Task brief
Start at the line with "(113, 195) = (461, 536): green" in the records below, stop at the line with "(608, 319) = (419, 121): purple", and return every line in that span exactly, the two end lines included.

Source data
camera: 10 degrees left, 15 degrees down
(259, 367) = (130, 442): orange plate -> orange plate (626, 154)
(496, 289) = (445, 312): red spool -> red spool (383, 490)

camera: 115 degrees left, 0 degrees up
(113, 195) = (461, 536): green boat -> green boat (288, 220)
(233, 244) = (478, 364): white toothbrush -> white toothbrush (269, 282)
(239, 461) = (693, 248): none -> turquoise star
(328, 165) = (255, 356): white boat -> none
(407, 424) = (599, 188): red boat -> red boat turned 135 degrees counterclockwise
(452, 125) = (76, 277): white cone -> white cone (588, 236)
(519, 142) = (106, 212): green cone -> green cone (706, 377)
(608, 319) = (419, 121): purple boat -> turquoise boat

---

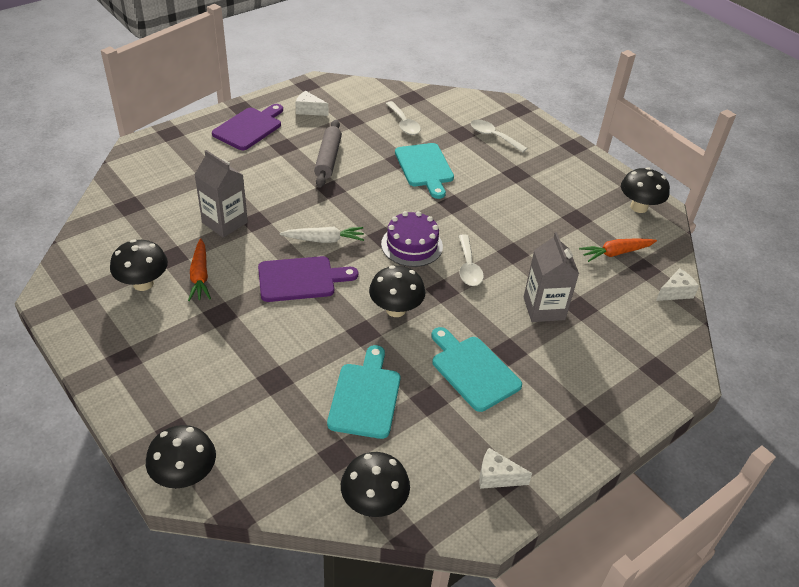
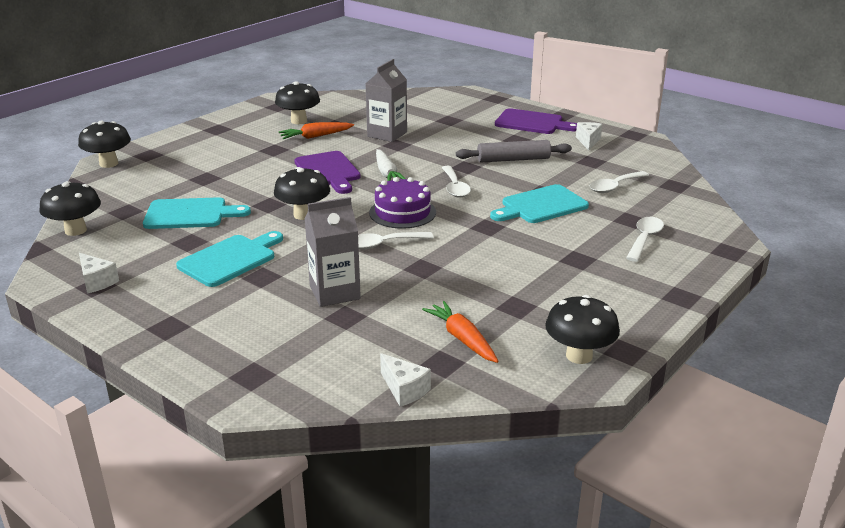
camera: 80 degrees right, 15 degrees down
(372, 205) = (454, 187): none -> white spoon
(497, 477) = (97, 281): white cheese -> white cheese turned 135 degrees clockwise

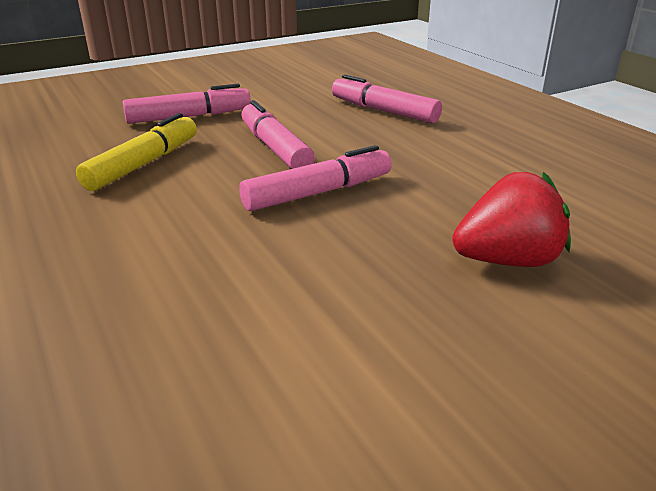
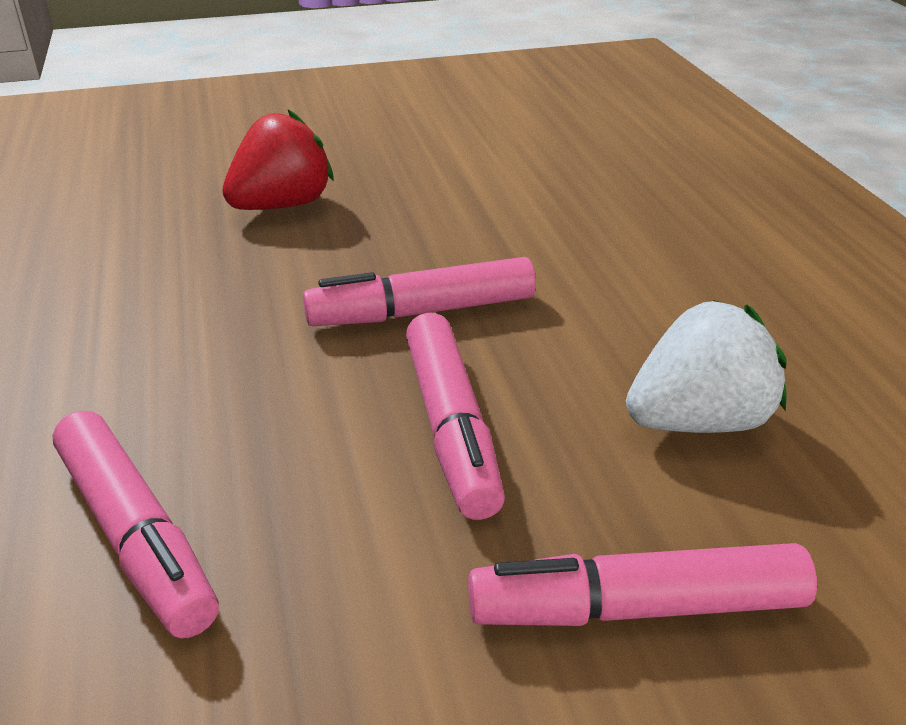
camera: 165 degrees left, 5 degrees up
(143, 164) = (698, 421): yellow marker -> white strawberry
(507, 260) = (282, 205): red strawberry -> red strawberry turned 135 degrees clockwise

Result of this task
(113, 195) = (461, 536): green boat -> green boat (288, 220)
(233, 244) = (478, 364): white toothbrush -> white toothbrush (269, 282)
(239, 461) = (693, 248): none -> turquoise star
(328, 165) = (255, 356): white boat -> none
(407, 424) = (599, 188): red boat -> red boat turned 135 degrees counterclockwise
(452, 125) = (76, 277): white cone -> white cone (588, 236)
(519, 142) = (106, 212): green cone -> green cone (706, 377)
(608, 319) = (419, 121): purple boat -> turquoise boat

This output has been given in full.